_YOUR INSTRUCTIONS_:
Below are the records; give the number of their lines that contain the word "none" and nothing more.

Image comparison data
--------------------------------------------------
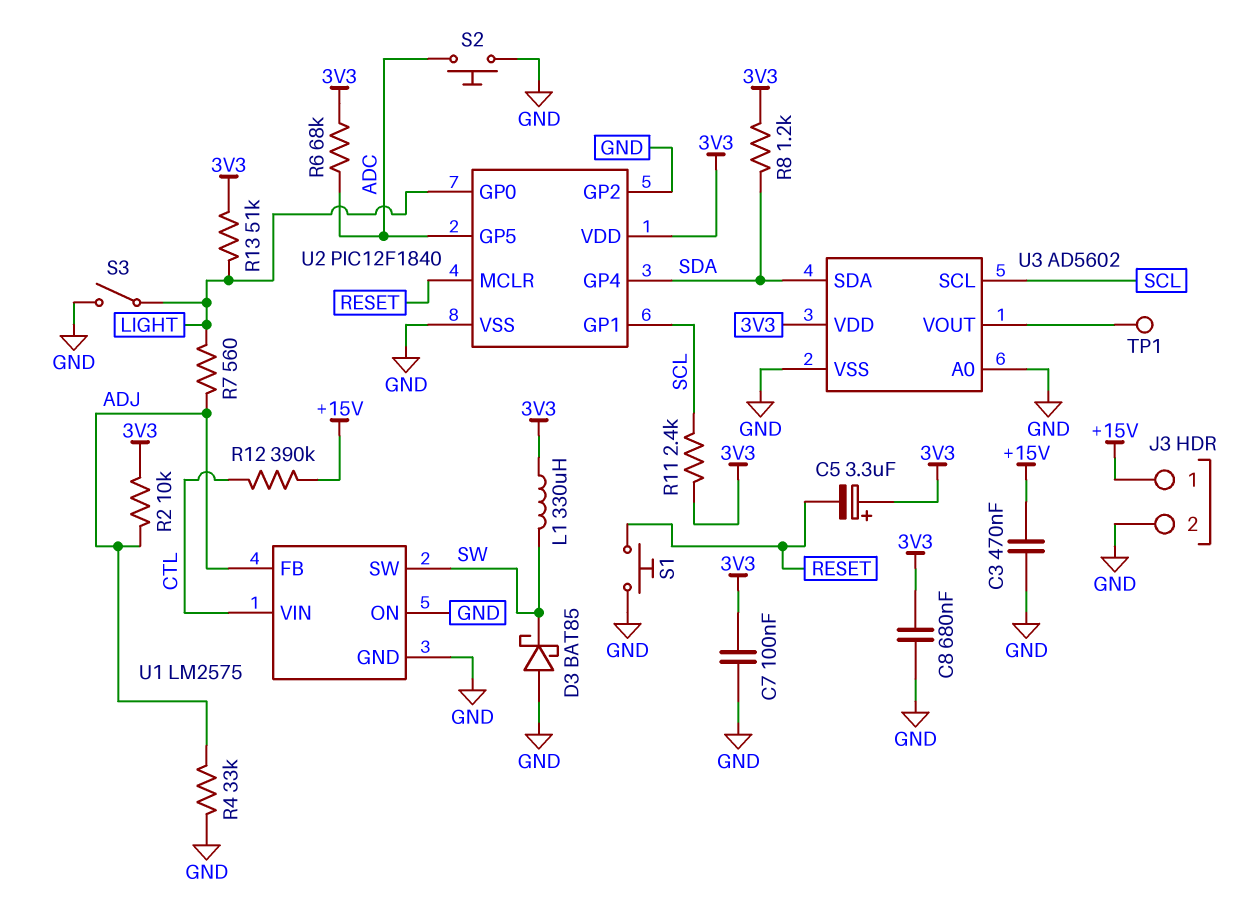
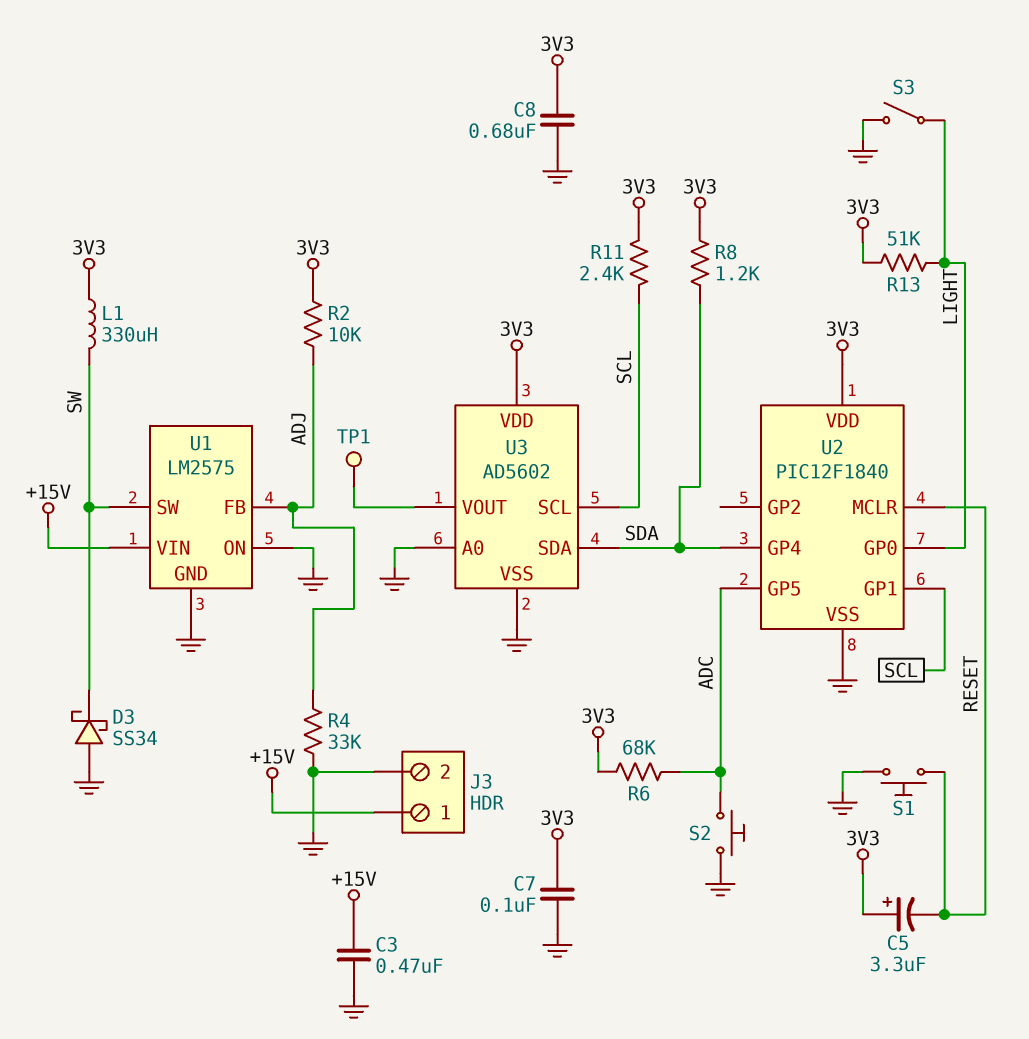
D3: schottky BAT85 (A GND, K SW) -> schottky SS34 (A GND, K SW)
R7: 560 (ADJ, LIGHT) -> none
R12: 390k (+15V, CTL) -> none
U1 pin VIN: CTL -> +15V
U2 pin GP2: GND -> none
--------------------------------------------------
_TASK ANSWER_:
3